Task item: Count lines, not occurrences: report how many lines in the records hold the string "SERVO", and nothing else.

Records for the task:
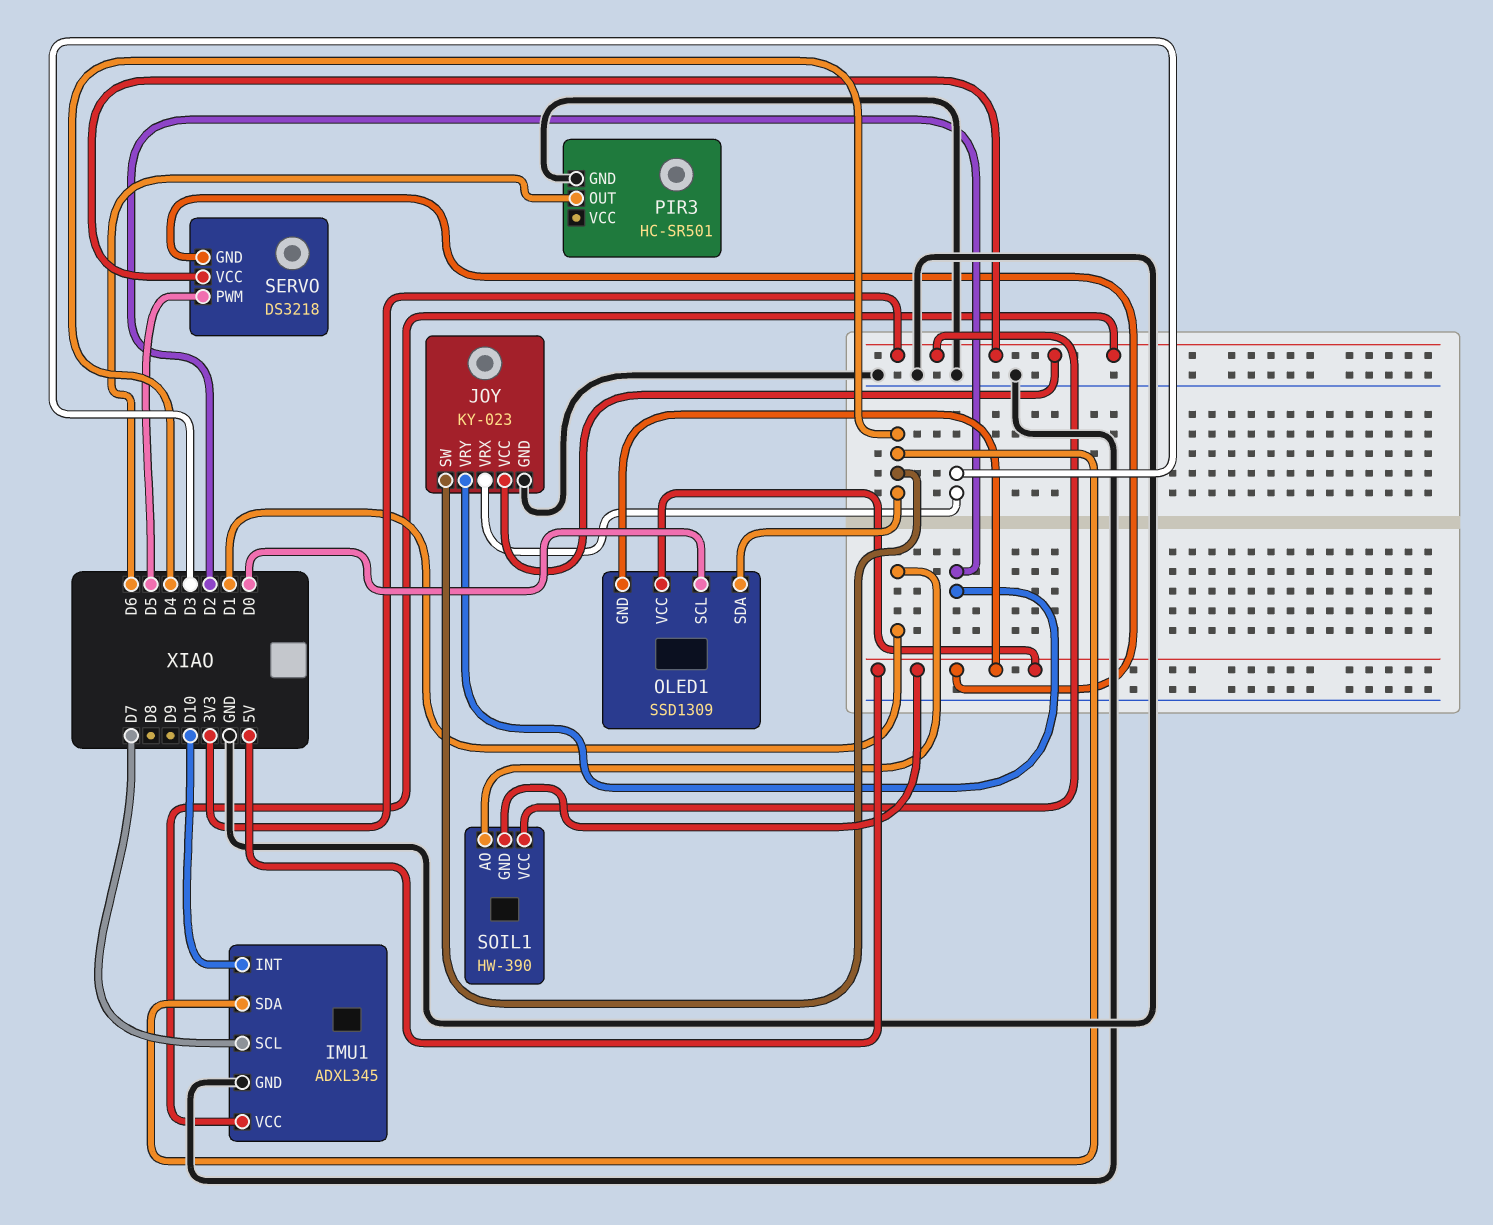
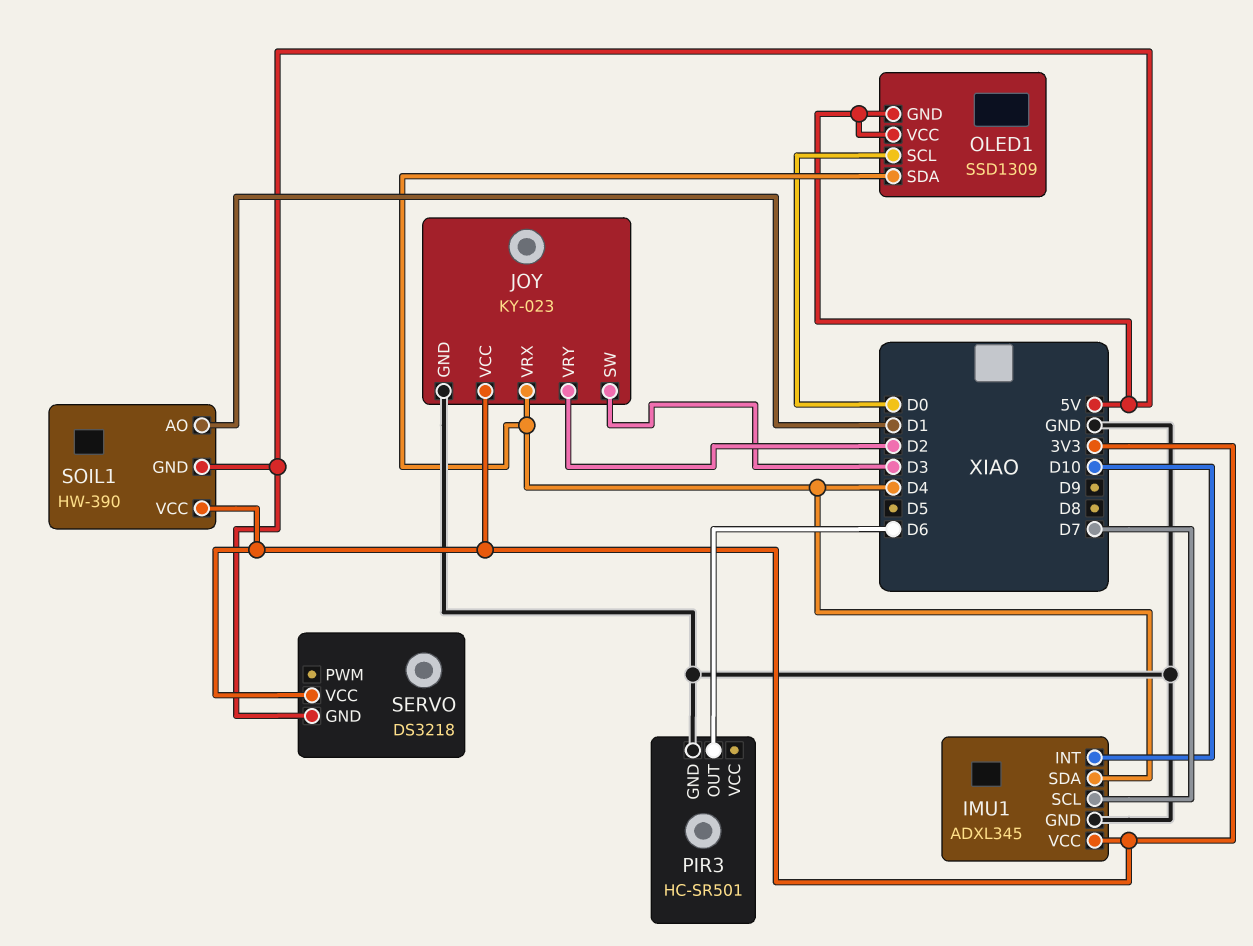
JOY pin SW: D4 -> D3
JOY pin VRX: D3 -> D4
SERVO pin PWM: D5 -> none

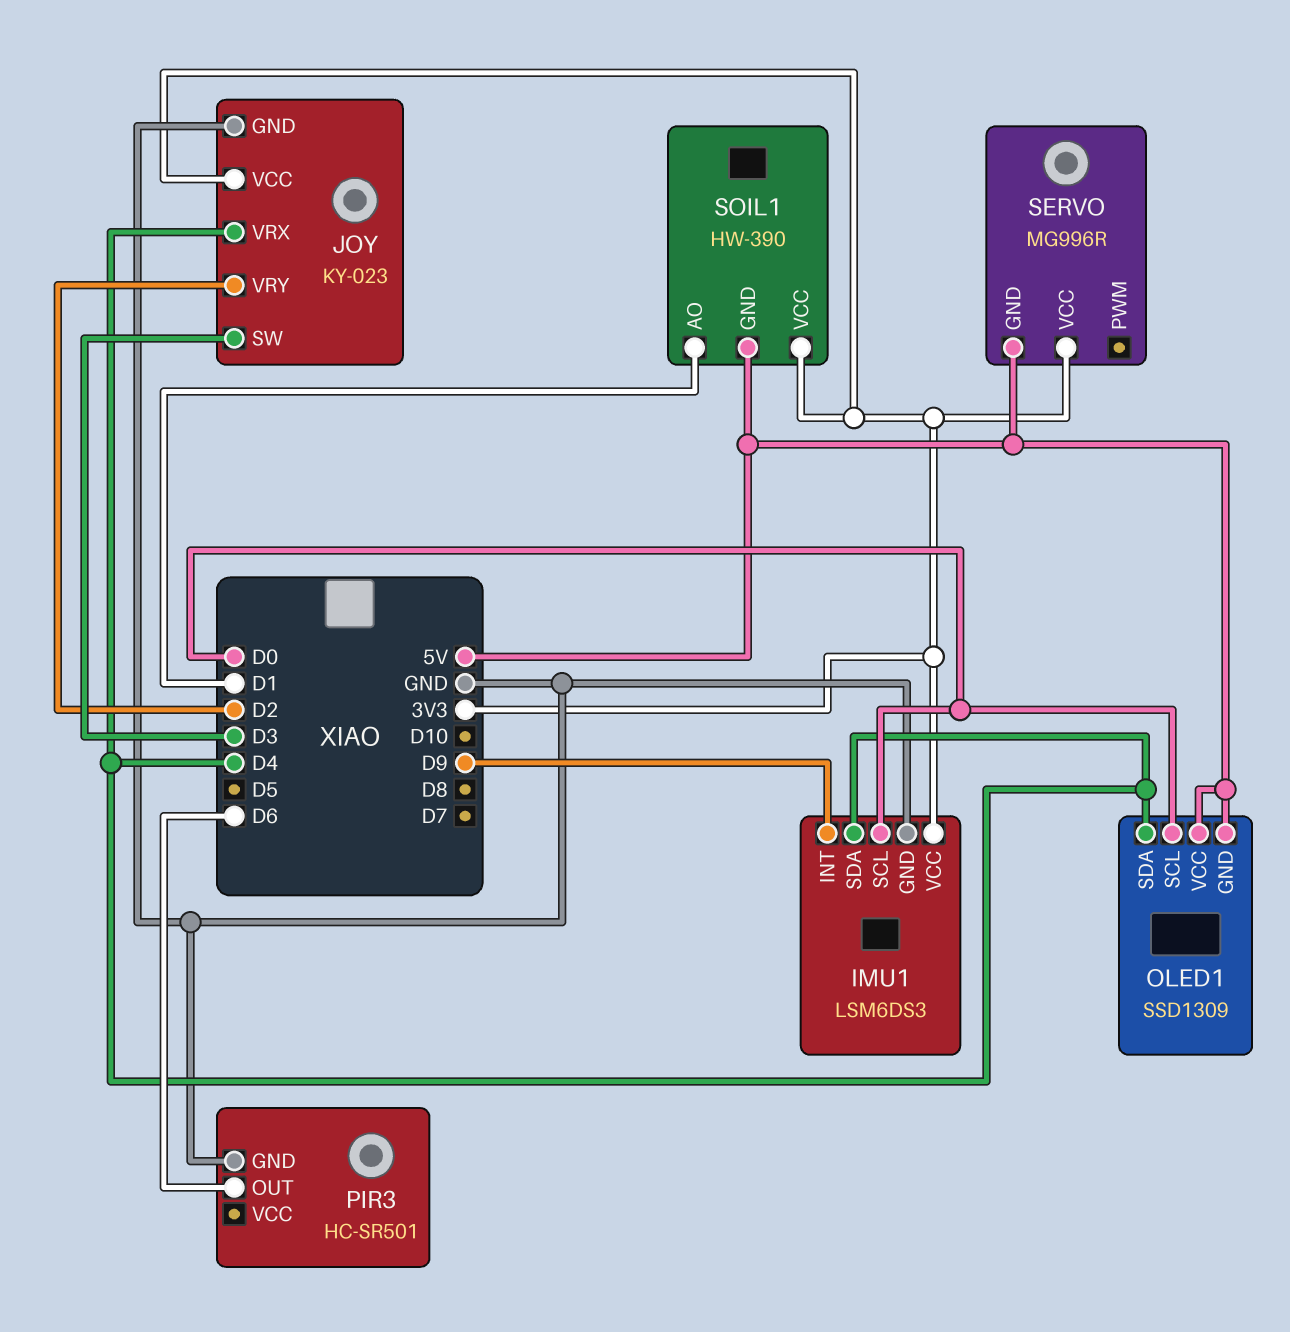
IMU1: ADXL345 -> LSM6DS3
IMU1 pin INT: D10 -> D9
IMU1 pin SCL: D7 -> D0
SERVO: DS3218 -> MG996R

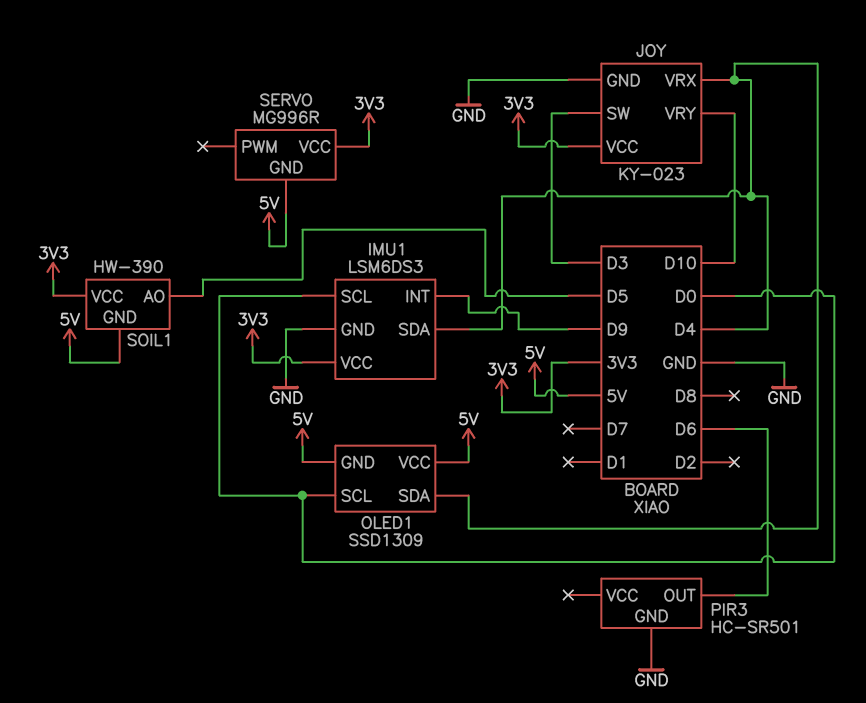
JOY pin VRY: D2 -> D10
SOIL1 pin AO: D1 -> D5

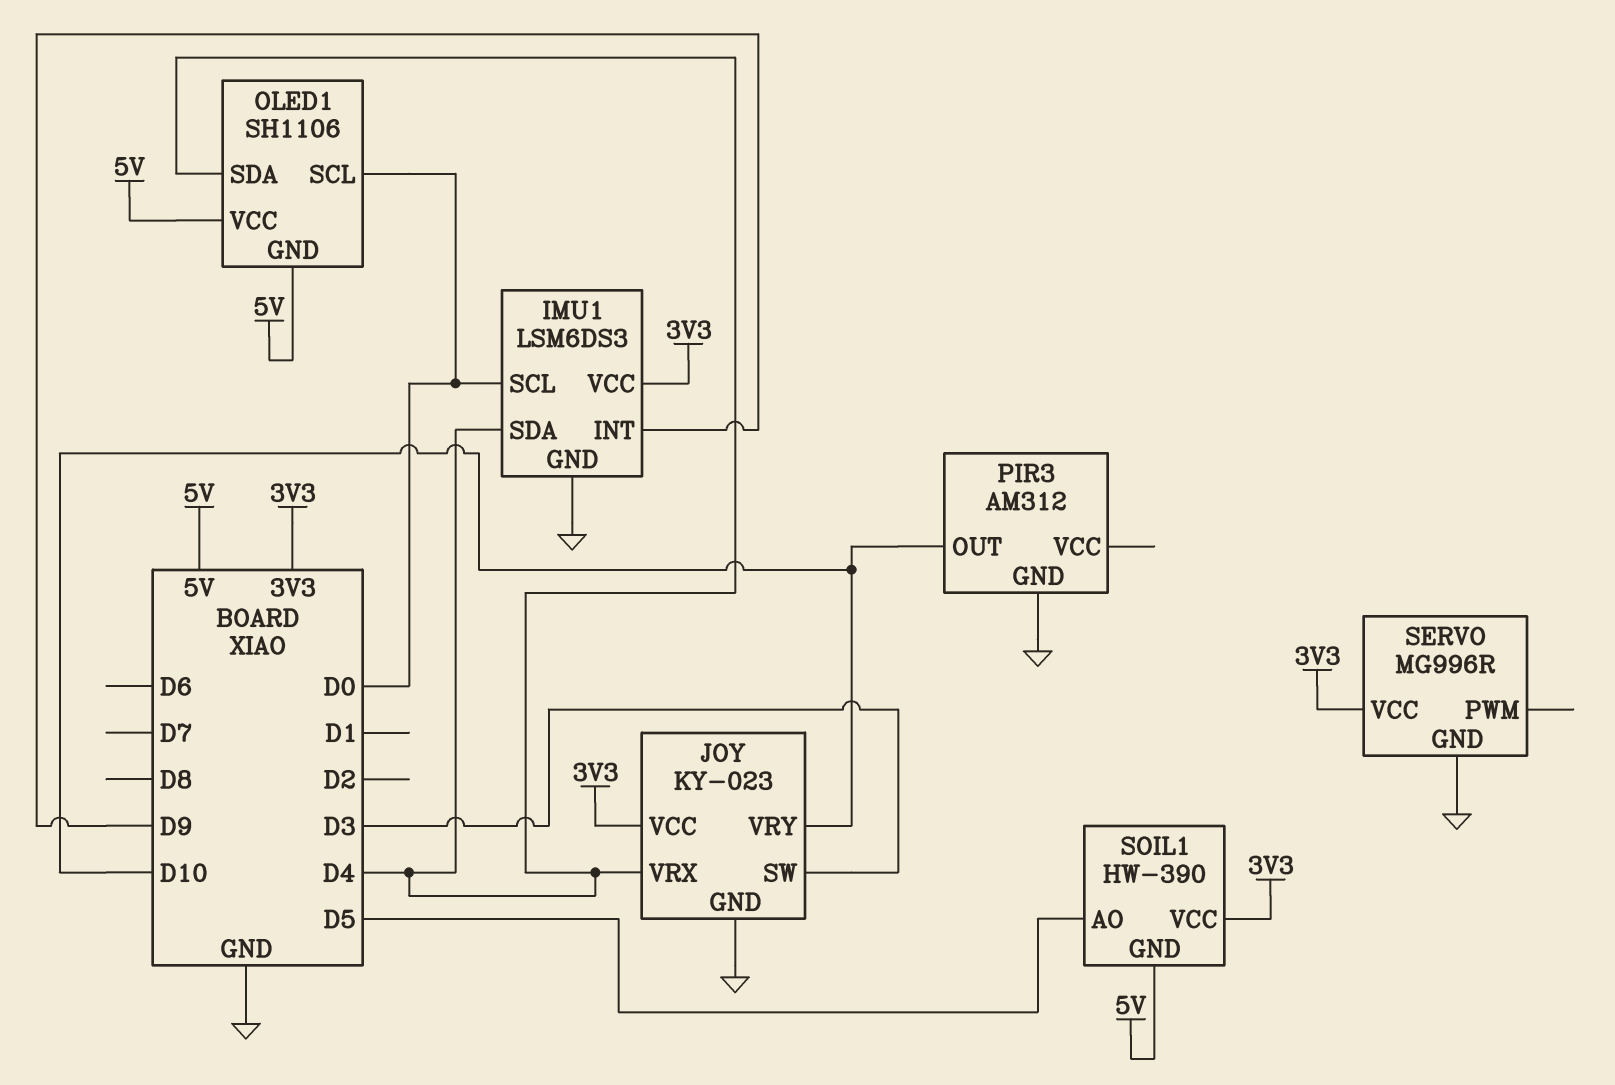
OLED1: SSD1309 -> SH1106
PIR3: HC-SR501 -> AM312
PIR3 pin OUT: D6 -> D10
SERVO pin GND: 5V -> GND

Result below: 3